REQUIRED ACTION:
Repeat exactly, and only, the lines below starting at the line that contains "Meeting Gallery: [571,81,849,319]" and ending at the line that contains "Schema Board: [218,545,518,696]", inclusive of both.

RECORDED DATA:
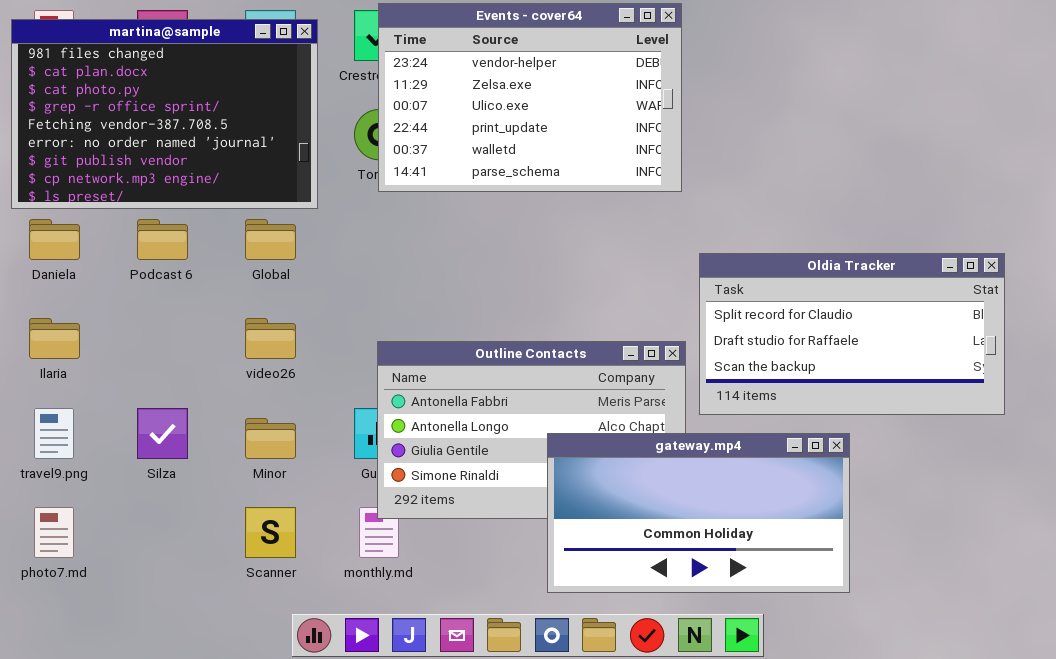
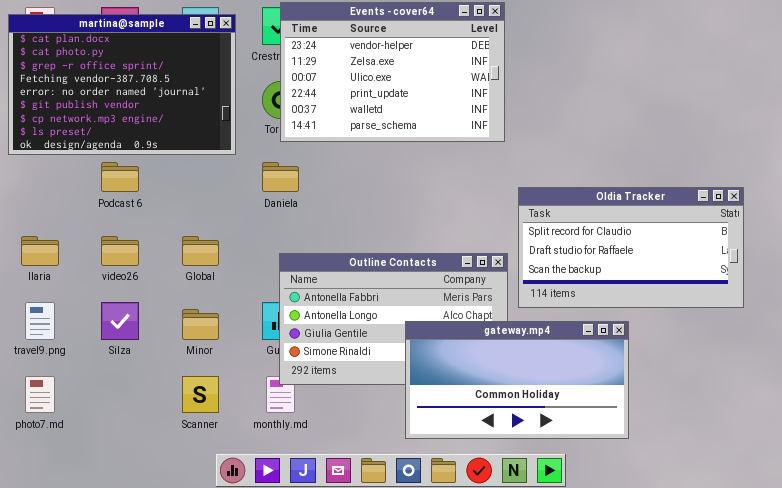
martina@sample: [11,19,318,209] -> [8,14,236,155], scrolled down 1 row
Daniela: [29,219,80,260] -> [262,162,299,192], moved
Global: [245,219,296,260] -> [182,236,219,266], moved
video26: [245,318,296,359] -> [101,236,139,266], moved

==

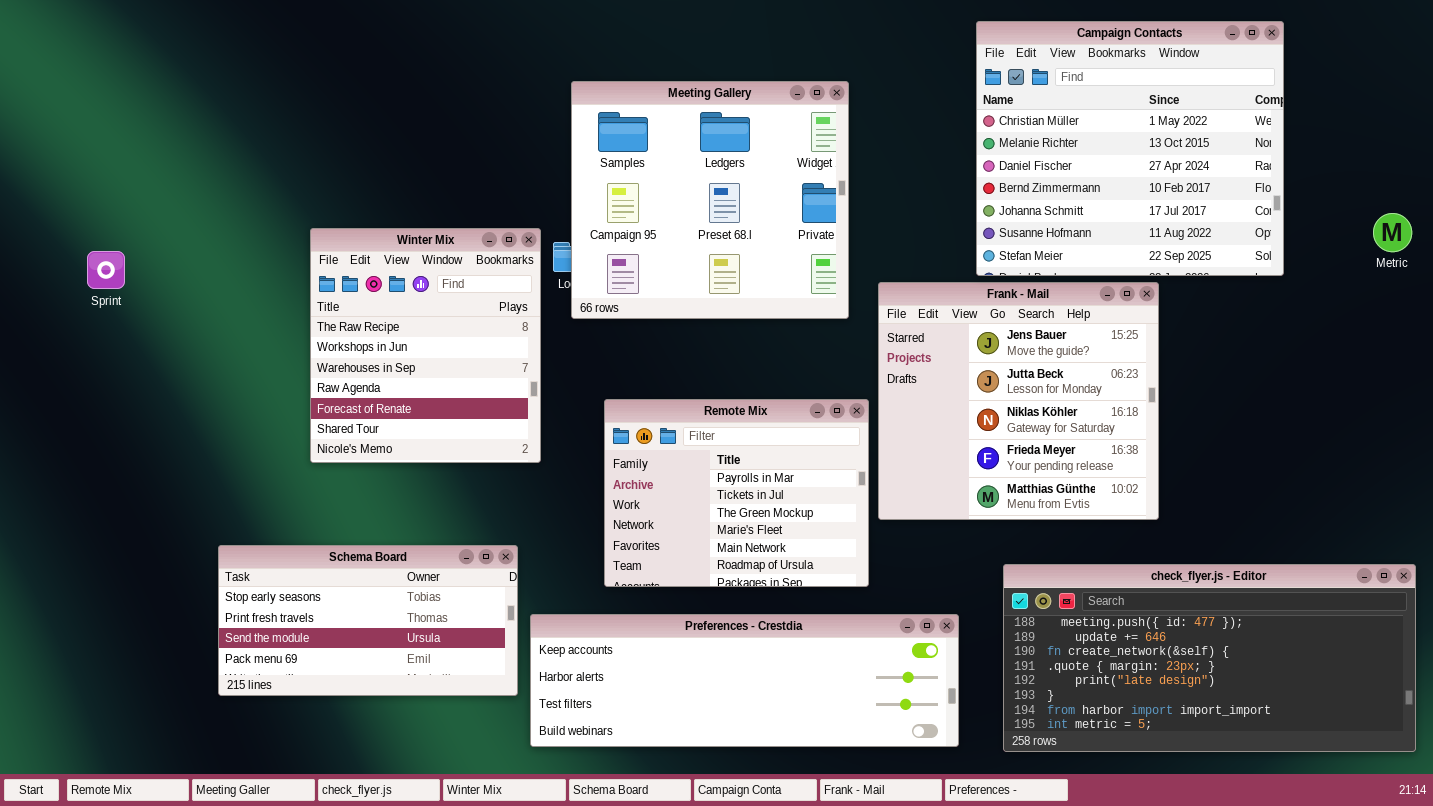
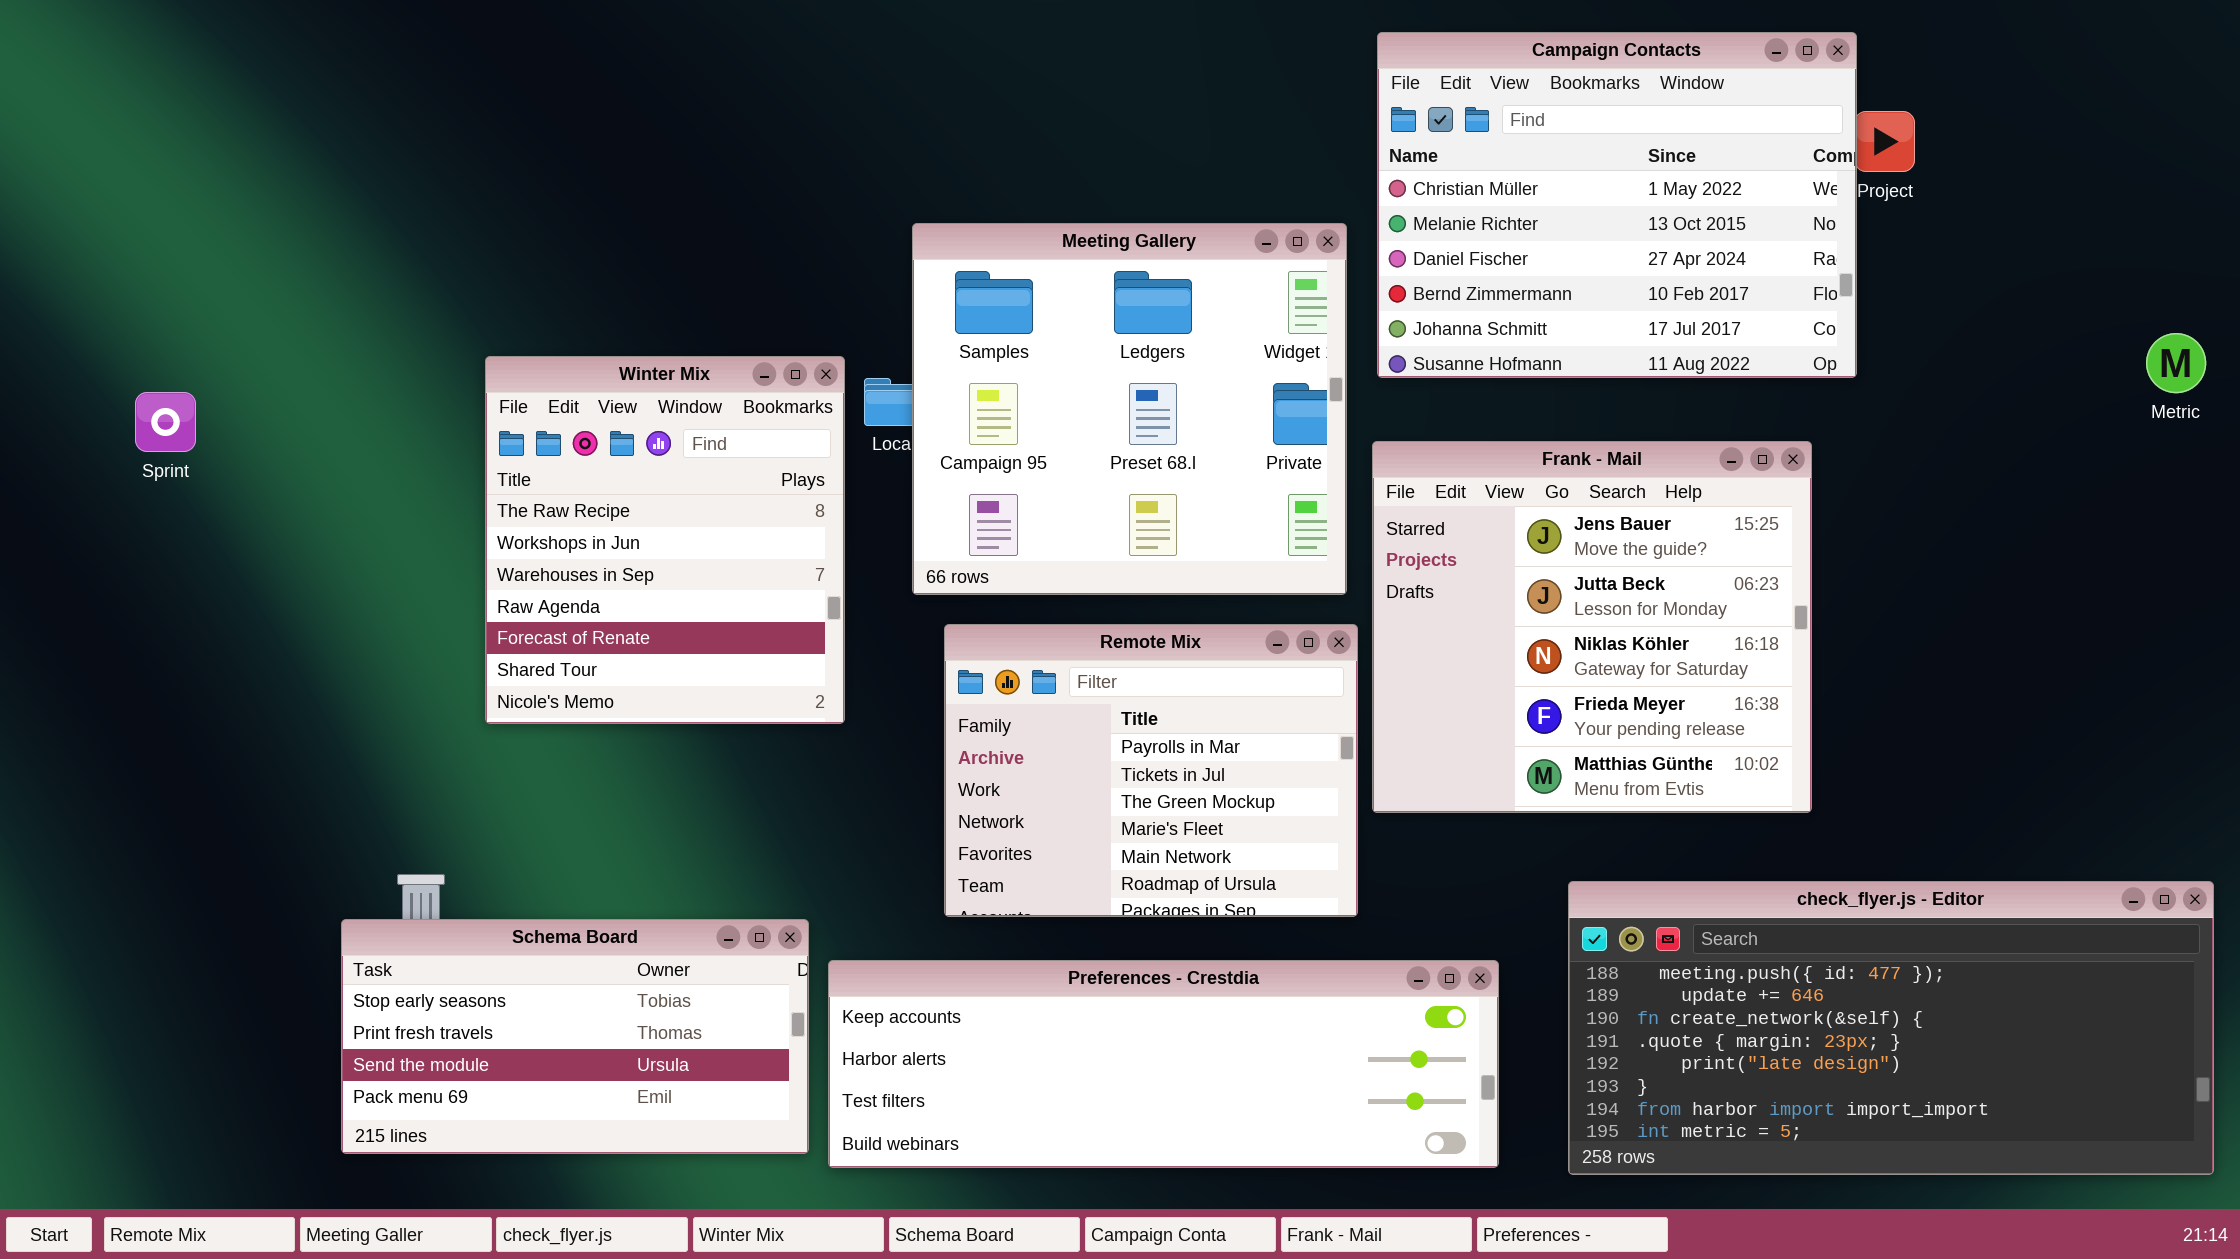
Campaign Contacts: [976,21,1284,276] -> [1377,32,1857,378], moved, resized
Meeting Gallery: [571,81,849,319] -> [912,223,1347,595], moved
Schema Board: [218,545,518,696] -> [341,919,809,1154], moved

RESPONSE AREA:
Meeting Gallery: [571,81,849,319] -> [912,223,1347,595], moved
Schema Board: [218,545,518,696] -> [341,919,809,1154], moved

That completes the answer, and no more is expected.